## [Task statement]
In the listing below, start your output at the line with "brown brick B8:D8" and end it after the line with "white brick F6", copying every line exactly.

## [Supplied entries]
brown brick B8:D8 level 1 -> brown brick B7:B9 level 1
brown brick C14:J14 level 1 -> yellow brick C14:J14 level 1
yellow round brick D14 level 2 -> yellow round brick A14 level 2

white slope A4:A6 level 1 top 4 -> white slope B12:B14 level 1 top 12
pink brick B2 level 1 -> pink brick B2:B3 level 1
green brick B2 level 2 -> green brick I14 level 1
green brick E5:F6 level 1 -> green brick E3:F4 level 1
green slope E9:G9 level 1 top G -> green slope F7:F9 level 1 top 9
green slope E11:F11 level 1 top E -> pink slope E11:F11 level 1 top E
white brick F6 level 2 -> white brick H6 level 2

* * *

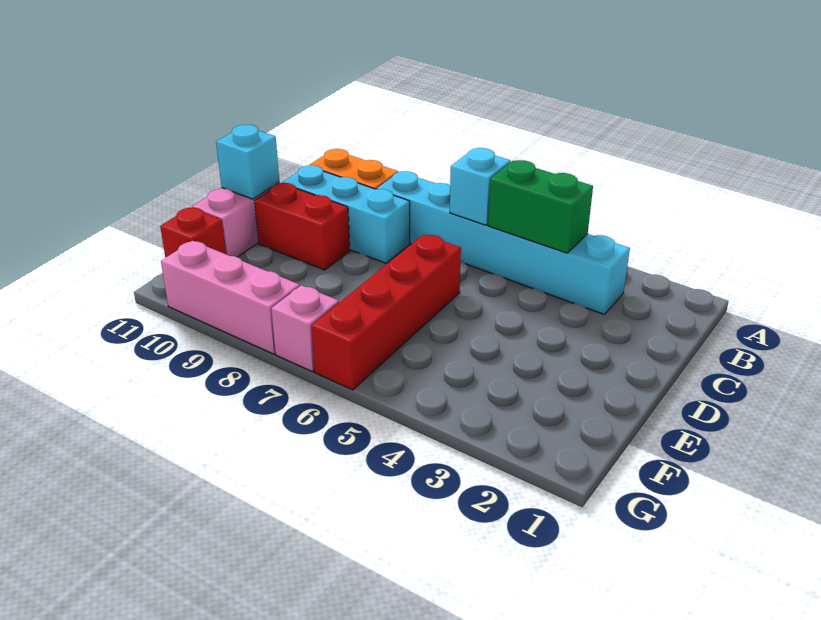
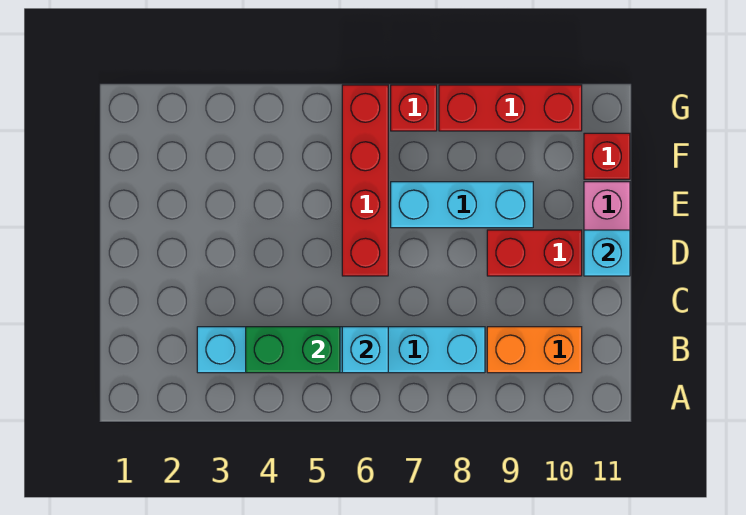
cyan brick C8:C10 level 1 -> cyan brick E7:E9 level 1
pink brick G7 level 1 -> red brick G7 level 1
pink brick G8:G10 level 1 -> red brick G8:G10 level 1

## [Response box]
brown brick B8:D8 level 1 -> brown brick B7:B9 level 1
brown brick C14:J14 level 1 -> yellow brick C14:J14 level 1
yellow round brick D14 level 2 -> yellow round brick A14 level 2

white slope A4:A6 level 1 top 4 -> white slope B12:B14 level 1 top 12
pink brick B2 level 1 -> pink brick B2:B3 level 1
green brick B2 level 2 -> green brick I14 level 1
green brick E5:F6 level 1 -> green brick E3:F4 level 1
green slope E9:G9 level 1 top G -> green slope F7:F9 level 1 top 9
green slope E11:F11 level 1 top E -> pink slope E11:F11 level 1 top E
white brick F6 level 2 -> white brick H6 level 2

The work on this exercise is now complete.